• **EXERCISE AIM**: Your answer should be the lines below from the one holding "none -> black round brick F8 level 1" through the one holding "none -> black brick D5:D7 level 1", copied exactly and with nothing else.

——————————

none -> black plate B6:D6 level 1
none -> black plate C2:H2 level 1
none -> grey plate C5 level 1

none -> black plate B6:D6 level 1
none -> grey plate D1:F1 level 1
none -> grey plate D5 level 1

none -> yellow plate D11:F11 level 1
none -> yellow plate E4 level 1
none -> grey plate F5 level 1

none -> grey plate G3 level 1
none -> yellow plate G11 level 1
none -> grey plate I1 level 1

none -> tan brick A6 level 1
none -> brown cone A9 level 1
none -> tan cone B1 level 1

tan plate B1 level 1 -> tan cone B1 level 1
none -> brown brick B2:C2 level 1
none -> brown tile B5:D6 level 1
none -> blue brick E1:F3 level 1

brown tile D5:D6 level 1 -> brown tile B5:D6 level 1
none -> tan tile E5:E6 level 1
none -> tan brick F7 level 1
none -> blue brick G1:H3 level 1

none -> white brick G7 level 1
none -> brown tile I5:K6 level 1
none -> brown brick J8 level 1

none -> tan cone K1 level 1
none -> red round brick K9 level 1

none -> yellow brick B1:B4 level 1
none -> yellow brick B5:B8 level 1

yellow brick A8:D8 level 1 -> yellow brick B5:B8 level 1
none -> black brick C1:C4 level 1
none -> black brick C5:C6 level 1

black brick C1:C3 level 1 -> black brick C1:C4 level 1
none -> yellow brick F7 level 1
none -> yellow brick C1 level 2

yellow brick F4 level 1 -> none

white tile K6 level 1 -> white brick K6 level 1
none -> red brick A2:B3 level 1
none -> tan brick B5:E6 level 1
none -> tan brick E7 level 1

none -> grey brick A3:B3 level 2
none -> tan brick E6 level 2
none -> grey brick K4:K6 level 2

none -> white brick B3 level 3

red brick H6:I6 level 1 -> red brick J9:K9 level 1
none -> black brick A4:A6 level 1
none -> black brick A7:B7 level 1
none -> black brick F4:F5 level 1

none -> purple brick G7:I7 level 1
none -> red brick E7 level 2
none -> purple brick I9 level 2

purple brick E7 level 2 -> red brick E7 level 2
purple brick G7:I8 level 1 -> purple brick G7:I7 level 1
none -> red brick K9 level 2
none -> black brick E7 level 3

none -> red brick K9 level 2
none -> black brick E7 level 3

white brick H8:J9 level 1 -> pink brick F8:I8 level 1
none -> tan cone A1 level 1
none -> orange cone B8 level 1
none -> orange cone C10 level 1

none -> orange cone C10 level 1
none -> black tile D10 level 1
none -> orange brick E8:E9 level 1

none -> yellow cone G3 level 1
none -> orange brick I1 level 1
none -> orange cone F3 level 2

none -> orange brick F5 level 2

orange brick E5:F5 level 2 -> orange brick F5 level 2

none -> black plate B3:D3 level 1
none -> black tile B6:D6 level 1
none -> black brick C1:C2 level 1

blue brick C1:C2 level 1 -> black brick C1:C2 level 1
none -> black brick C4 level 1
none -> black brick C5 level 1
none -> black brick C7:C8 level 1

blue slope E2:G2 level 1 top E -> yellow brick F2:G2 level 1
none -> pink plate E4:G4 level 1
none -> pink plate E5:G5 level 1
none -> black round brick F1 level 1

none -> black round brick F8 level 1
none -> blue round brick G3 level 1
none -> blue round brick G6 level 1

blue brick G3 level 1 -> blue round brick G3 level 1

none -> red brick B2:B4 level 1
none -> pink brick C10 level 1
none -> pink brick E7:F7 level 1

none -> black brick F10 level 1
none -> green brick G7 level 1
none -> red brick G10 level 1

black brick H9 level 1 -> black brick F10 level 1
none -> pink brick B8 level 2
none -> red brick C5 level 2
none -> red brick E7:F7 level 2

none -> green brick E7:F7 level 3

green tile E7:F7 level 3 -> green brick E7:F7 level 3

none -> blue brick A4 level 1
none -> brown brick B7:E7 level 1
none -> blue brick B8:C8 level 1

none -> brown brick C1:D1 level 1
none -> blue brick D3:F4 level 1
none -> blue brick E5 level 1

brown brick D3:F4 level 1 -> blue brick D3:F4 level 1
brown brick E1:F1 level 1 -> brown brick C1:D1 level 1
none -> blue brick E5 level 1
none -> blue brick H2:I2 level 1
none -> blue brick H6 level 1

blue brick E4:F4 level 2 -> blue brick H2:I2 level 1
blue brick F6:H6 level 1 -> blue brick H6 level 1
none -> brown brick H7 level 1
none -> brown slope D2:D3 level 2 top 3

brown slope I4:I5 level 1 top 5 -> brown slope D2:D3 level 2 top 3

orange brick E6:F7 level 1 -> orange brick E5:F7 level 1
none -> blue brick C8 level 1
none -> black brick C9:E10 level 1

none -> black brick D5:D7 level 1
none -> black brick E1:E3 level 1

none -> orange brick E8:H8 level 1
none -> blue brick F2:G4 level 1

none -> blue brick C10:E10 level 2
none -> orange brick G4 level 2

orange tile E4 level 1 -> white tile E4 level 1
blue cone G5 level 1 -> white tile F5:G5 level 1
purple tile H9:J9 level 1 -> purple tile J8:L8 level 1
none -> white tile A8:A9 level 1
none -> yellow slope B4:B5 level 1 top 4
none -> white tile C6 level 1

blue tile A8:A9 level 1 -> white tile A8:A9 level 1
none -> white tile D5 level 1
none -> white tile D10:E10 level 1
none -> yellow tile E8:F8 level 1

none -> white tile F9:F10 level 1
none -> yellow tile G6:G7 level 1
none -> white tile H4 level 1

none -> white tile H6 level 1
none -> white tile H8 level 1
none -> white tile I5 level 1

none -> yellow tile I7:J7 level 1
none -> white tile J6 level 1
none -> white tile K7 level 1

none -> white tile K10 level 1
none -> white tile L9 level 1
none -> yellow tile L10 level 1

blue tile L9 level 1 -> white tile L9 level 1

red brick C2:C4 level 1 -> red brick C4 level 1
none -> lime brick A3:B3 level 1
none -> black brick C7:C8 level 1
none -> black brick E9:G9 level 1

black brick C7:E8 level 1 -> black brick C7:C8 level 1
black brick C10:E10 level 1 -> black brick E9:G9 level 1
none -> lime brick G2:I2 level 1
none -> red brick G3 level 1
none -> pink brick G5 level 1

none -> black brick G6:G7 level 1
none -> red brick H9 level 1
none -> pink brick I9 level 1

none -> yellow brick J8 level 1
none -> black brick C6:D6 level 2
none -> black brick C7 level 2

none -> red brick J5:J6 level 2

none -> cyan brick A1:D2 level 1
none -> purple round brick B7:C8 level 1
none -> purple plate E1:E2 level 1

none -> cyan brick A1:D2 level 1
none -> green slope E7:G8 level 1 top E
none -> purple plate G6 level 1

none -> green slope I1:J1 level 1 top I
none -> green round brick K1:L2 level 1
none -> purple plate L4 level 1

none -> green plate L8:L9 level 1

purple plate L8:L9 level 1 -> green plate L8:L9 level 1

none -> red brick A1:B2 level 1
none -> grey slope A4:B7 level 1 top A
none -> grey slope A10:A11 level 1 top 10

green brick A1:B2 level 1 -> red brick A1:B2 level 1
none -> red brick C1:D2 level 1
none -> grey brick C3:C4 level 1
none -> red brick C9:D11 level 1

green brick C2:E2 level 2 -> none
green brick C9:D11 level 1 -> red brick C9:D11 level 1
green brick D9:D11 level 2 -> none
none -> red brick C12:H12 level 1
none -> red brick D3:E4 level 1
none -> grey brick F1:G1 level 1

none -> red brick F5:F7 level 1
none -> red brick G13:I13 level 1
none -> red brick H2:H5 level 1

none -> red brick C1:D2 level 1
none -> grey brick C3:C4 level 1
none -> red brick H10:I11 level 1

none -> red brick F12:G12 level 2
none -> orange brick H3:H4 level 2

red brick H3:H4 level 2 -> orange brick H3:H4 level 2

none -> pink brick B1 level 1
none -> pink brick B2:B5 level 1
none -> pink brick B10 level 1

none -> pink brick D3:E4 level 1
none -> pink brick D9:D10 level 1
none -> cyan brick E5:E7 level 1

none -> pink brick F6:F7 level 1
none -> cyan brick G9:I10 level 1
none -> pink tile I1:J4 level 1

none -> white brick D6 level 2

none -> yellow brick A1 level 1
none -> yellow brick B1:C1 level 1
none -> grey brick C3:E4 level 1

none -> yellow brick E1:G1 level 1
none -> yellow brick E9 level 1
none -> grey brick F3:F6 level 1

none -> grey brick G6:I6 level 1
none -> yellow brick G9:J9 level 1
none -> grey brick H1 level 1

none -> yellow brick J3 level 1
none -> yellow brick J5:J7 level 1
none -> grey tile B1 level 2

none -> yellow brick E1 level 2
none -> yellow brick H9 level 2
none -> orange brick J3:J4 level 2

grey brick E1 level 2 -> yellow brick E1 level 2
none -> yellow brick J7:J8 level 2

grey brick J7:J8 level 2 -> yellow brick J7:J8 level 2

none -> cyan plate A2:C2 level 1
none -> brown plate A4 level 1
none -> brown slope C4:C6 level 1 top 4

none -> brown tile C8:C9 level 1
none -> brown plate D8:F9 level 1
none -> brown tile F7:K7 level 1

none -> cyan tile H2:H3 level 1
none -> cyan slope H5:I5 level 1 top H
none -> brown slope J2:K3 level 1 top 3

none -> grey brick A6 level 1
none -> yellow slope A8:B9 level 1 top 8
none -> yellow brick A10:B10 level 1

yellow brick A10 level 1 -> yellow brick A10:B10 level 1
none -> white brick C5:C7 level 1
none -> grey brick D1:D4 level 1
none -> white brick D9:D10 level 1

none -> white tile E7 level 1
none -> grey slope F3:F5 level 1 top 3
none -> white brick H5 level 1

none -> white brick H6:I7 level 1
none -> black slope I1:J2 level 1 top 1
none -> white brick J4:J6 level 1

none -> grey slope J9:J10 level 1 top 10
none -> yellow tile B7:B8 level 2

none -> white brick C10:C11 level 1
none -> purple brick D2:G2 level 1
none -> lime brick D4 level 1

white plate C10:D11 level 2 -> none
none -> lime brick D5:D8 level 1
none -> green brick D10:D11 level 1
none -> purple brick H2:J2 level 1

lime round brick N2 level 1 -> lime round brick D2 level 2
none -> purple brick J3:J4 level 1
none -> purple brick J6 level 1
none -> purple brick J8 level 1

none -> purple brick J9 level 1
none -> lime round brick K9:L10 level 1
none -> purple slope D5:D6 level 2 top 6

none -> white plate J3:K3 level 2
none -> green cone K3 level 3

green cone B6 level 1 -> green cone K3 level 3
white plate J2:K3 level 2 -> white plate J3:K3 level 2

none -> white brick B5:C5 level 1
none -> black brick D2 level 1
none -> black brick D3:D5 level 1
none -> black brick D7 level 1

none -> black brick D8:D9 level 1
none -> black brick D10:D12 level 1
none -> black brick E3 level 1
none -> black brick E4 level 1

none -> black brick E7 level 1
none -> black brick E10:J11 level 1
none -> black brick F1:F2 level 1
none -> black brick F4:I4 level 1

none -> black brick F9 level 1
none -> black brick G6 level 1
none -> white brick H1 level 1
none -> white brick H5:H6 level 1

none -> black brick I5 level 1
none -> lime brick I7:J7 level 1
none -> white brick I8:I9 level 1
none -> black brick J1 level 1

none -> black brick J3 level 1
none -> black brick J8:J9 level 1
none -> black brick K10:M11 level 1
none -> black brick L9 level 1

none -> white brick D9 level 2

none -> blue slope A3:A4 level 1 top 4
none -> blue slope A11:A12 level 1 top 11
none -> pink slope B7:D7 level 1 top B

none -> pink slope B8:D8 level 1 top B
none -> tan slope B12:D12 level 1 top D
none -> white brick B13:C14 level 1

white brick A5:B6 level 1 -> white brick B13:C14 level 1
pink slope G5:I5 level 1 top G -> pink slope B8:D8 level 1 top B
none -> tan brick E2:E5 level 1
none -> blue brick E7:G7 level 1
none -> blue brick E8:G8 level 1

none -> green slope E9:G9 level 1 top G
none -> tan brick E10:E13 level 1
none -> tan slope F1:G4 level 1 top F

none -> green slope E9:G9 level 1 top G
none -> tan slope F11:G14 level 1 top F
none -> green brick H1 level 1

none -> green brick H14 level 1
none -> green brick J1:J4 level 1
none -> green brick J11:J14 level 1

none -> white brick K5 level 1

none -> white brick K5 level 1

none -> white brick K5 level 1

——————————

• **COMPLETED EXERCISE**:
none -> black round brick F8 level 1
none -> blue round brick G3 level 1
none -> blue round brick G6 level 1

blue brick G3 level 1 -> blue round brick G3 level 1

none -> red brick B2:B4 level 1
none -> pink brick C10 level 1
none -> pink brick E7:F7 level 1

none -> black brick F10 level 1
none -> green brick G7 level 1
none -> red brick G10 level 1

black brick H9 level 1 -> black brick F10 level 1
none -> pink brick B8 level 2
none -> red brick C5 level 2
none -> red brick E7:F7 level 2

none -> green brick E7:F7 level 3

green tile E7:F7 level 3 -> green brick E7:F7 level 3

none -> blue brick A4 level 1
none -> brown brick B7:E7 level 1
none -> blue brick B8:C8 level 1

none -> brown brick C1:D1 level 1
none -> blue brick D3:F4 level 1
none -> blue brick E5 level 1

brown brick D3:F4 level 1 -> blue brick D3:F4 level 1
brown brick E1:F1 level 1 -> brown brick C1:D1 level 1
none -> blue brick E5 level 1
none -> blue brick H2:I2 level 1
none -> blue brick H6 level 1

blue brick E4:F4 level 2 -> blue brick H2:I2 level 1
blue brick F6:H6 level 1 -> blue brick H6 level 1
none -> brown brick H7 level 1
none -> brown slope D2:D3 level 2 top 3

brown slope I4:I5 level 1 top 5 -> brown slope D2:D3 level 2 top 3

orange brick E6:F7 level 1 -> orange brick E5:F7 level 1
none -> blue brick C8 level 1
none -> black brick C9:E10 level 1

none -> black brick D5:D7 level 1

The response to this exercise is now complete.